- _Work to be completed_
Print all the data that follows exactly, images excluded.

- _Material provided_

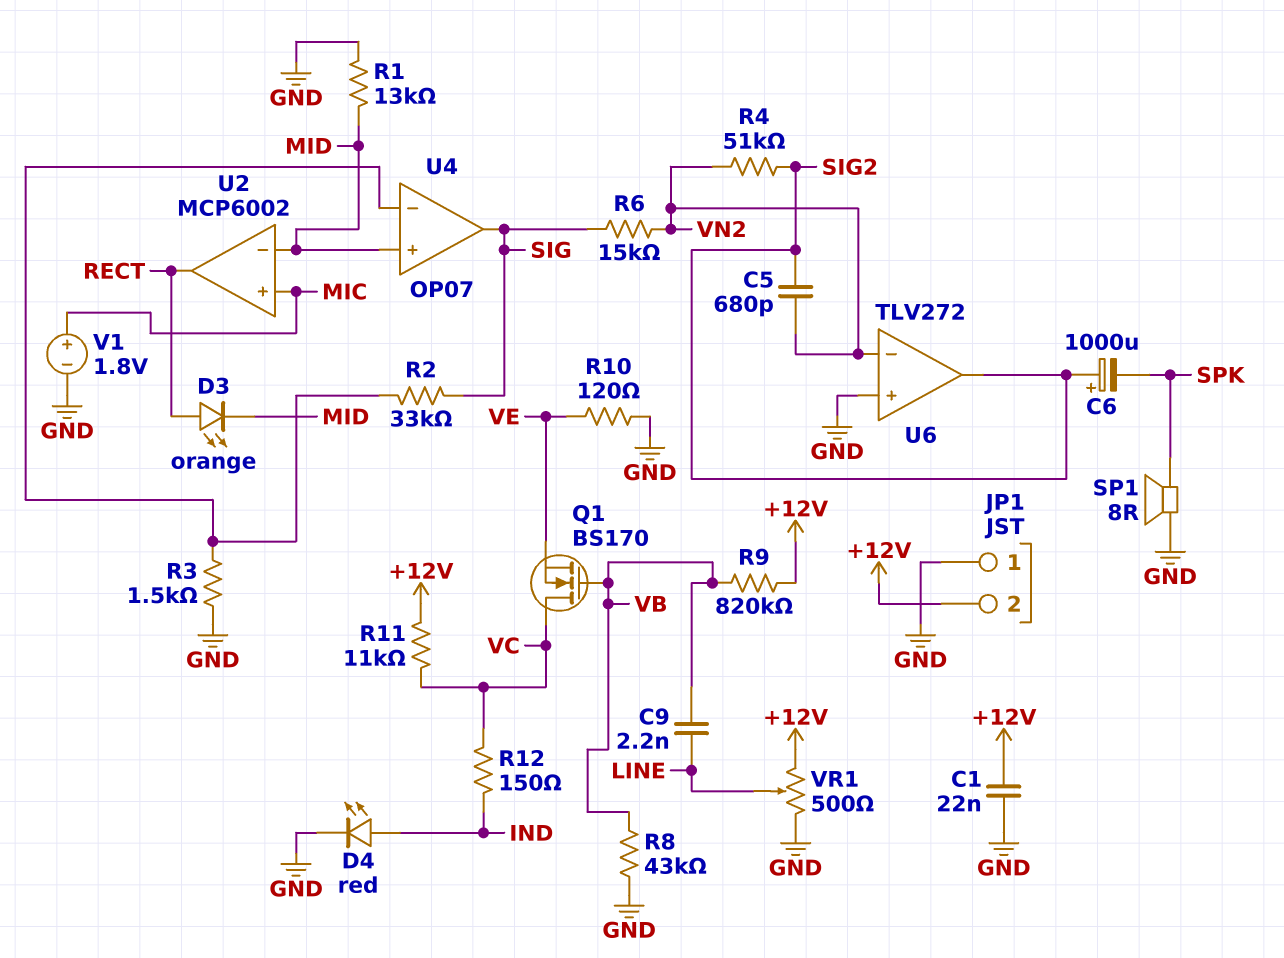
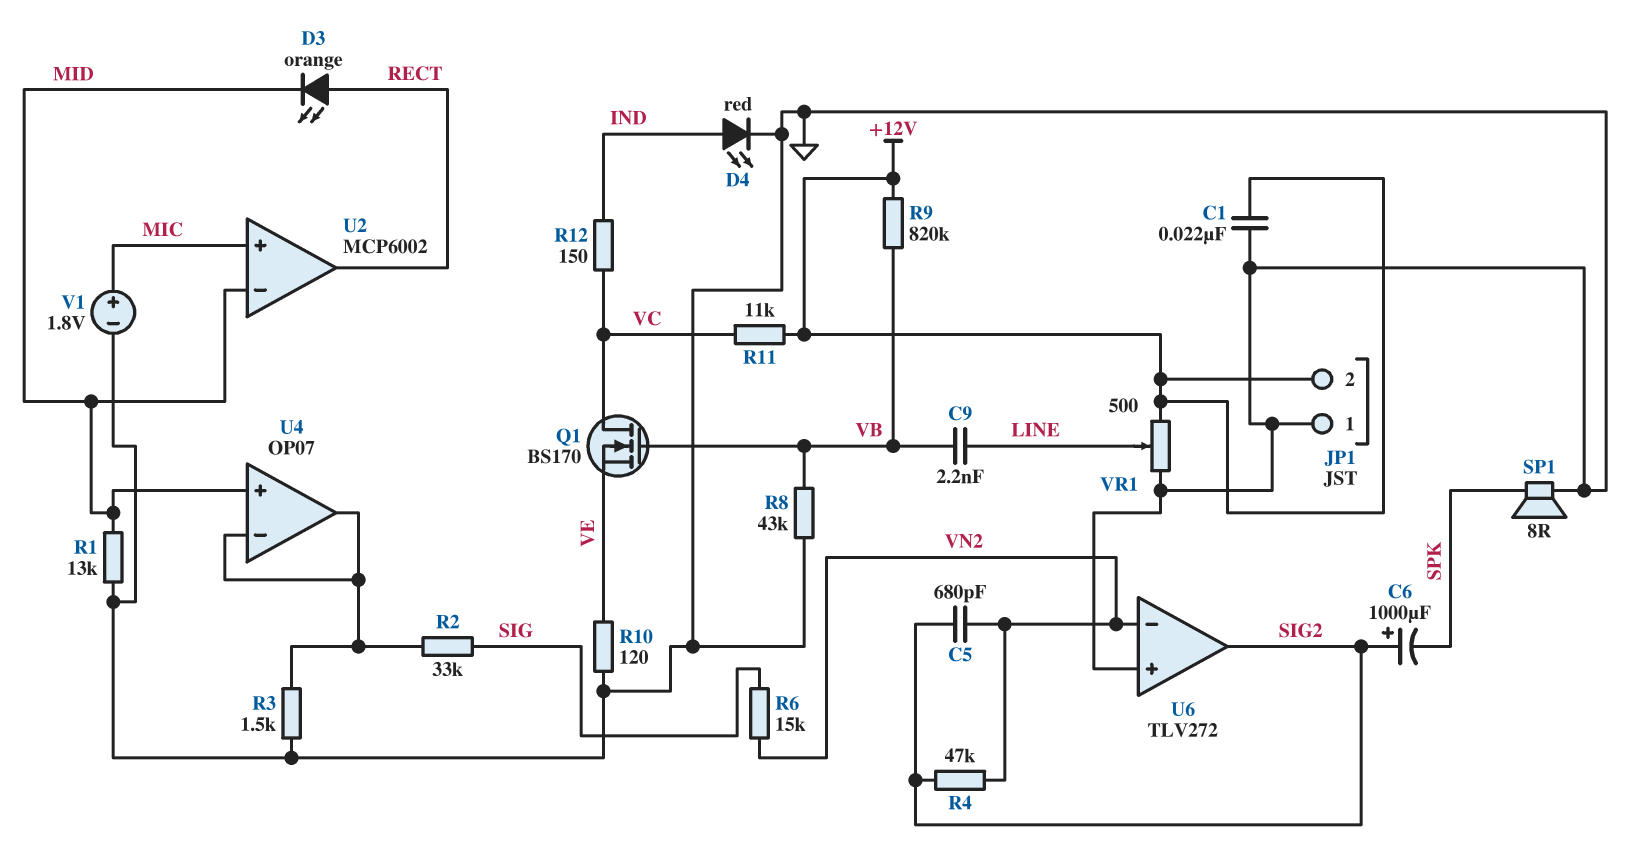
R4: 51k (SIG2, VN2) -> 47k (SIG2, VN2)
U4 pin out: SIG -> U4/in-

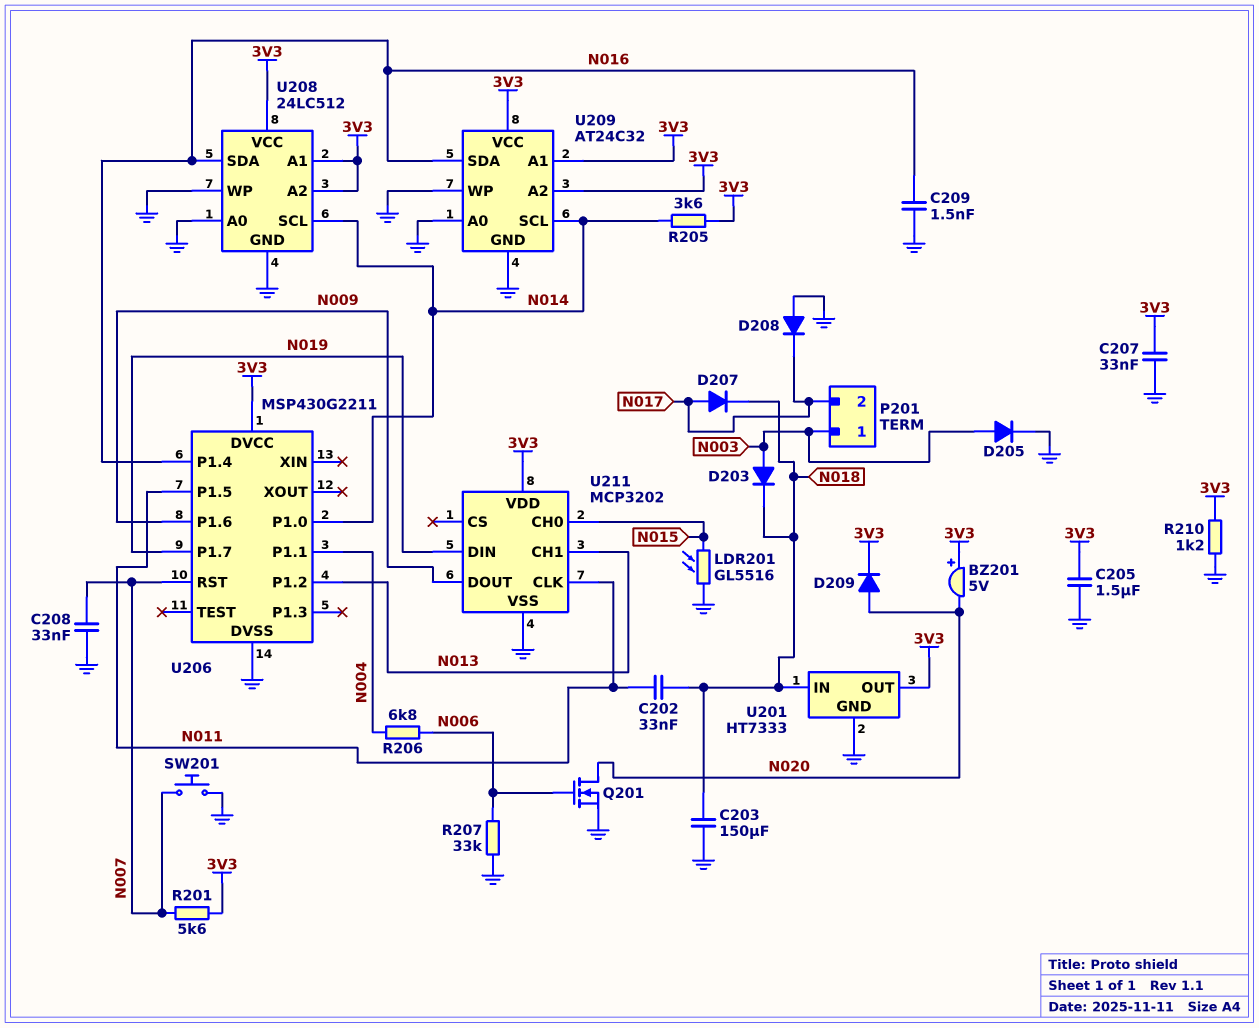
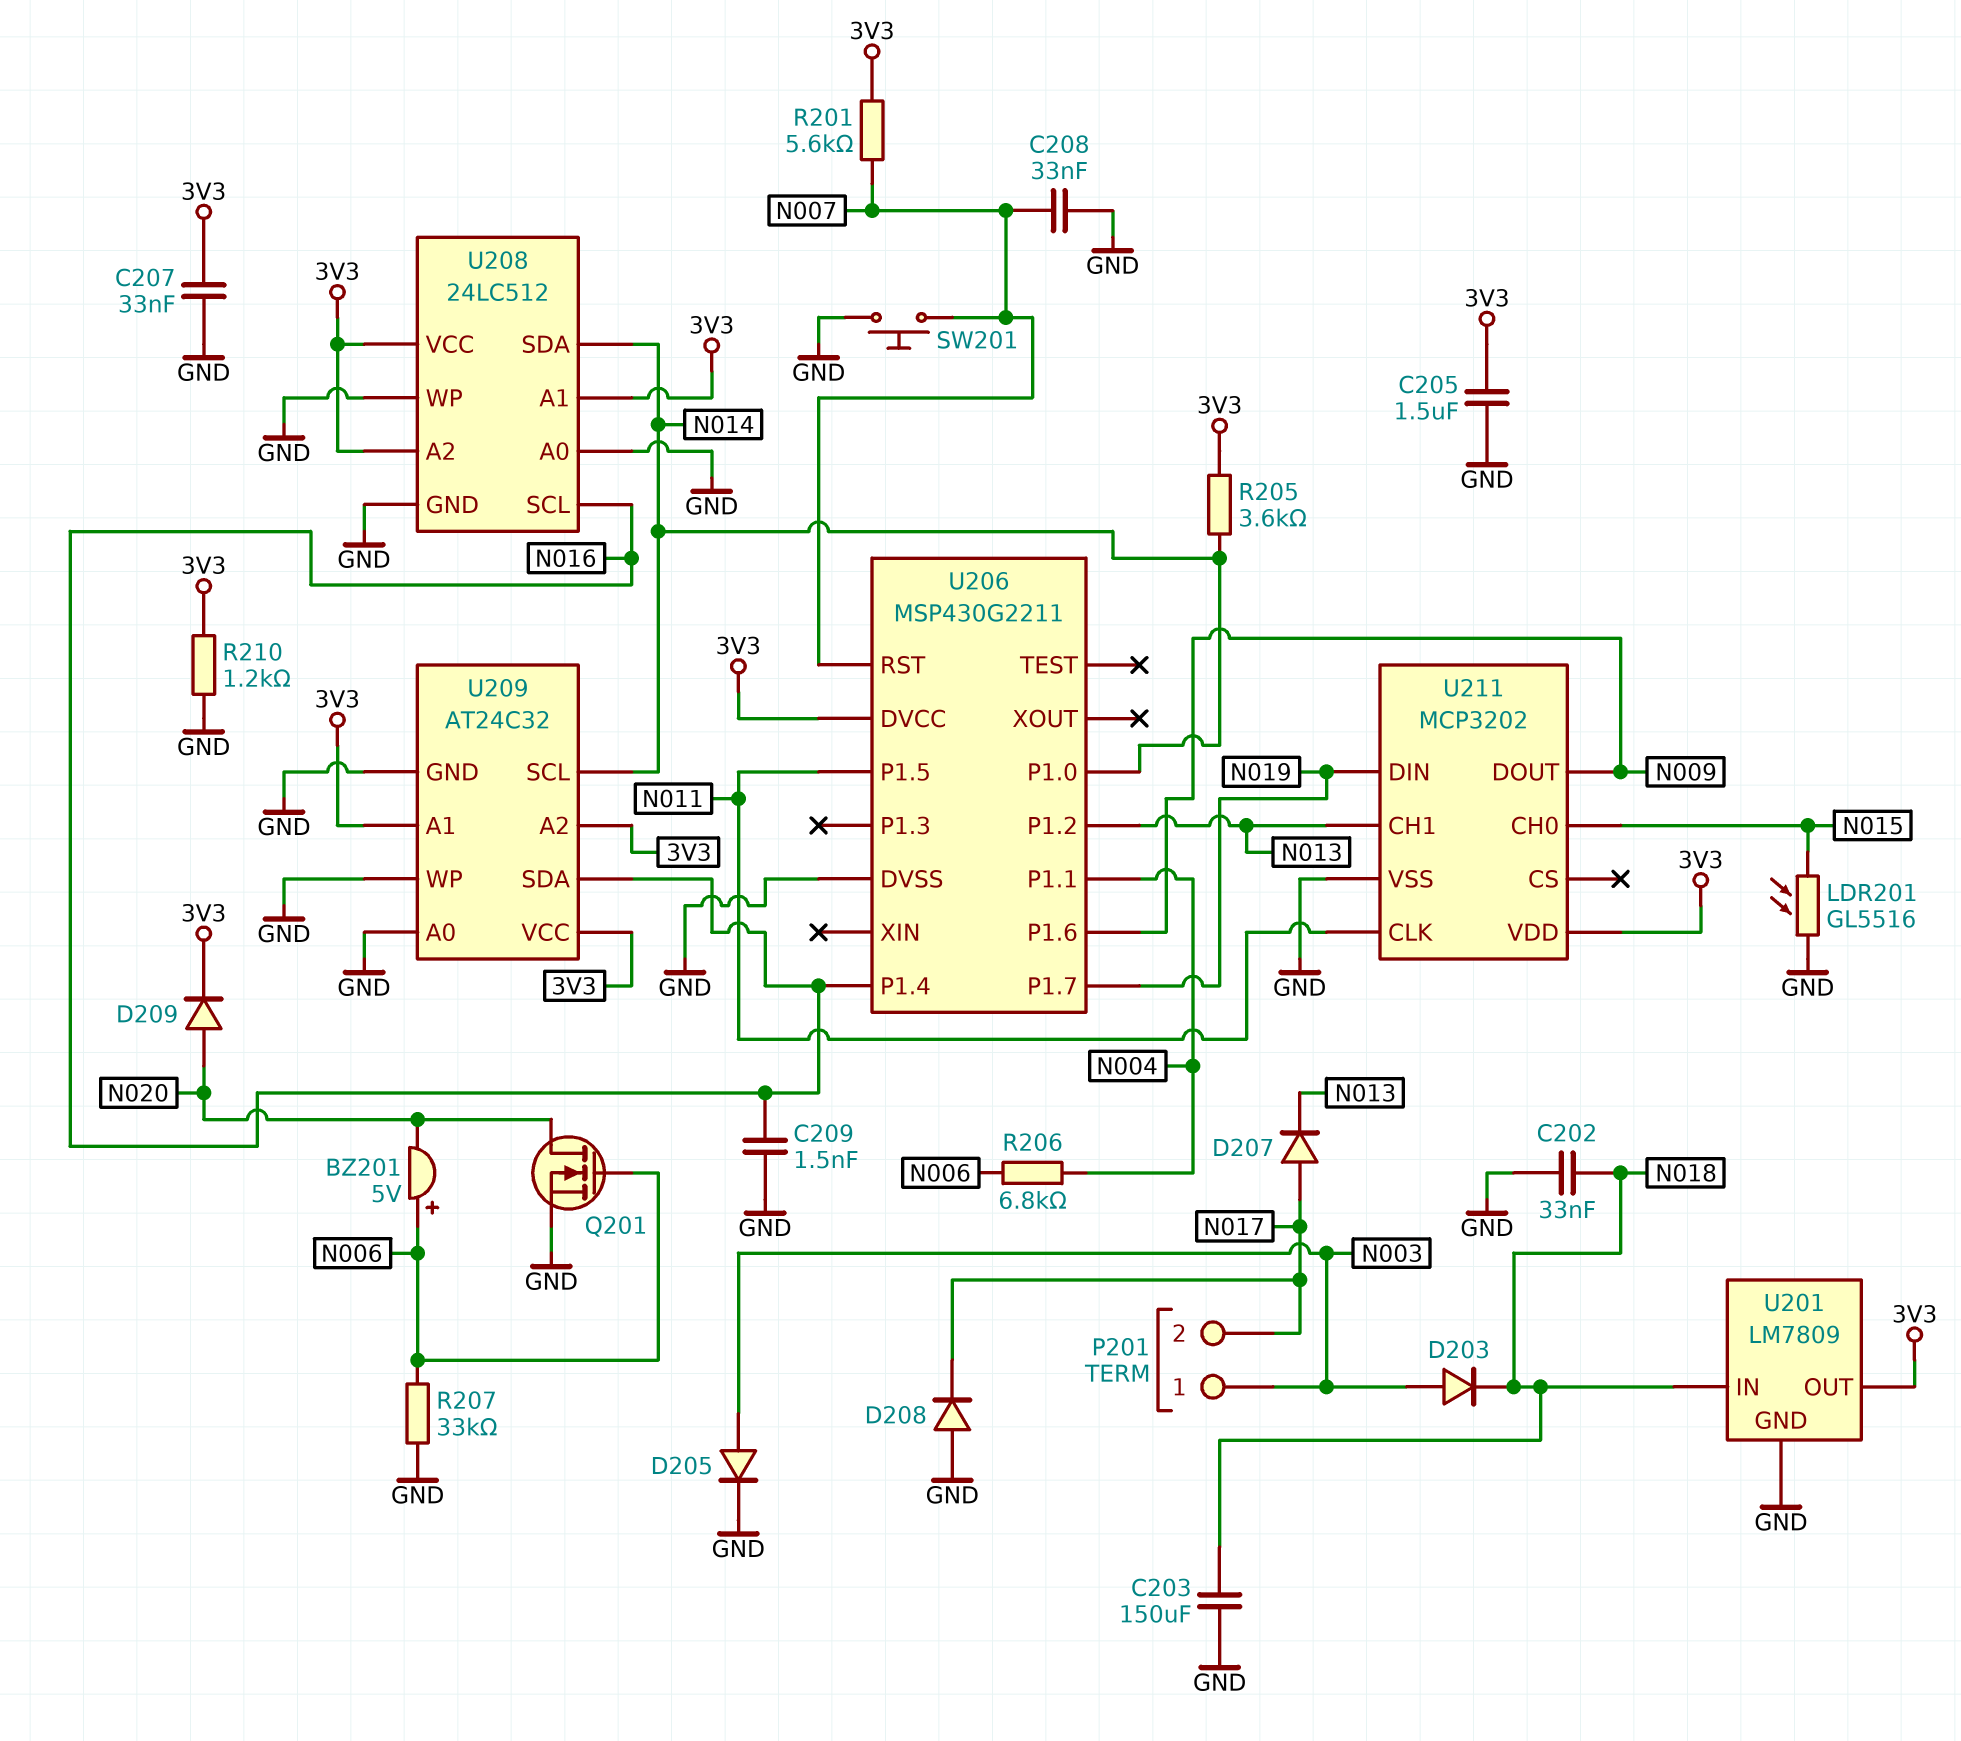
BZ201: buzzer 5V (plus 3V3, minus N020) -> buzzer 5V (plus N006, minus N020)
C202: 33nF (N011, N018) -> 33nF (GND, N018)
D207: diode (A N017, K N018) -> diode (A N017, K N013)
U201: HT7333 -> LM7809
U208 pin SCL: N014 -> N016
U208 pin SDA: N016 -> N014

- _Result below_
R4: 51k (SIG2, VN2) -> 47k (SIG2, VN2)
U4 pin out: SIG -> U4/in-

BZ201: buzzer 5V (plus 3V3, minus N020) -> buzzer 5V (plus N006, minus N020)
C202: 33nF (N011, N018) -> 33nF (GND, N018)
D207: diode (A N017, K N018) -> diode (A N017, K N013)
U201: HT7333 -> LM7809
U208 pin SCL: N014 -> N016
U208 pin SDA: N016 -> N014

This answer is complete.